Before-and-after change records

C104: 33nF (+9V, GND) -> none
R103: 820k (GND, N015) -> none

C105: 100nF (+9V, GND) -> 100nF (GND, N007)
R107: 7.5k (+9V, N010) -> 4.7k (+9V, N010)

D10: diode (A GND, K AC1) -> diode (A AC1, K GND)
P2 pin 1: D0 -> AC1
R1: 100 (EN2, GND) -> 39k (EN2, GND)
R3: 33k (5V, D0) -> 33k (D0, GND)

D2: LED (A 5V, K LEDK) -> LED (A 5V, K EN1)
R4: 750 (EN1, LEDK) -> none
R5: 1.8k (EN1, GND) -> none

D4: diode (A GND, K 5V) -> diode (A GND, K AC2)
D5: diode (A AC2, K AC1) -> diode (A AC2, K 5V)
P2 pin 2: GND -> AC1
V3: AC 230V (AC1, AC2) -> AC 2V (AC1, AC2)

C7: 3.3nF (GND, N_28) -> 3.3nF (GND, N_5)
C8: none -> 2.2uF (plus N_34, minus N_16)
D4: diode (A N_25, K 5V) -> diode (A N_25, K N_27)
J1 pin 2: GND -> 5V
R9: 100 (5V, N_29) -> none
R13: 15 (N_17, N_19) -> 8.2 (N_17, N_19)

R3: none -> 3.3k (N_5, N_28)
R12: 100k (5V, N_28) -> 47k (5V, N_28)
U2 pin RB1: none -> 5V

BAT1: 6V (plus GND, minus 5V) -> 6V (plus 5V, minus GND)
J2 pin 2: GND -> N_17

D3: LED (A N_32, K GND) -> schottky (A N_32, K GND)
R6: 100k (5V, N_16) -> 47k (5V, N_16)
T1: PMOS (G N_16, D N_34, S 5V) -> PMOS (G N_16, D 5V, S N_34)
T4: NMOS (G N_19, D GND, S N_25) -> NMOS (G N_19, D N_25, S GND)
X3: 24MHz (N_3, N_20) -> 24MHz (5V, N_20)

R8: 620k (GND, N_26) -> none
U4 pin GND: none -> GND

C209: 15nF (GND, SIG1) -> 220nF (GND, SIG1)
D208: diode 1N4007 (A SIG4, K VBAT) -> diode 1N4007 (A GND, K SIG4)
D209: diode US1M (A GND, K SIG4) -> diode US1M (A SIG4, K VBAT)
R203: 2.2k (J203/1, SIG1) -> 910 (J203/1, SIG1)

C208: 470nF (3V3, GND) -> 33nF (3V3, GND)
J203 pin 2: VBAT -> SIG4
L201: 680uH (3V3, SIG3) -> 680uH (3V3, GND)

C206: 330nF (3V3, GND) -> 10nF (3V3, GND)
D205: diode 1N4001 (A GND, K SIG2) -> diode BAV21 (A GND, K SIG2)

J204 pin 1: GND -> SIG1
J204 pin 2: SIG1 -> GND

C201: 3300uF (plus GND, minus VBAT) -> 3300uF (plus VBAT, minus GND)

**How to complete this task:**
In the data above, which lines lie between the line with "T4: NMOS (G" and the line with "R203: 2.2k (J203/1, SIG1)", inclusive? Print those lines exactly and nothing else.

**Exercise answer:**
T4: NMOS (G N_19, D GND, S N_25) -> NMOS (G N_19, D N_25, S GND)
X3: 24MHz (N_3, N_20) -> 24MHz (5V, N_20)

R8: 620k (GND, N_26) -> none
U4 pin GND: none -> GND

C209: 15nF (GND, SIG1) -> 220nF (GND, SIG1)
D208: diode 1N4007 (A SIG4, K VBAT) -> diode 1N4007 (A GND, K SIG4)
D209: diode US1M (A GND, K SIG4) -> diode US1M (A SIG4, K VBAT)
R203: 2.2k (J203/1, SIG1) -> 910 (J203/1, SIG1)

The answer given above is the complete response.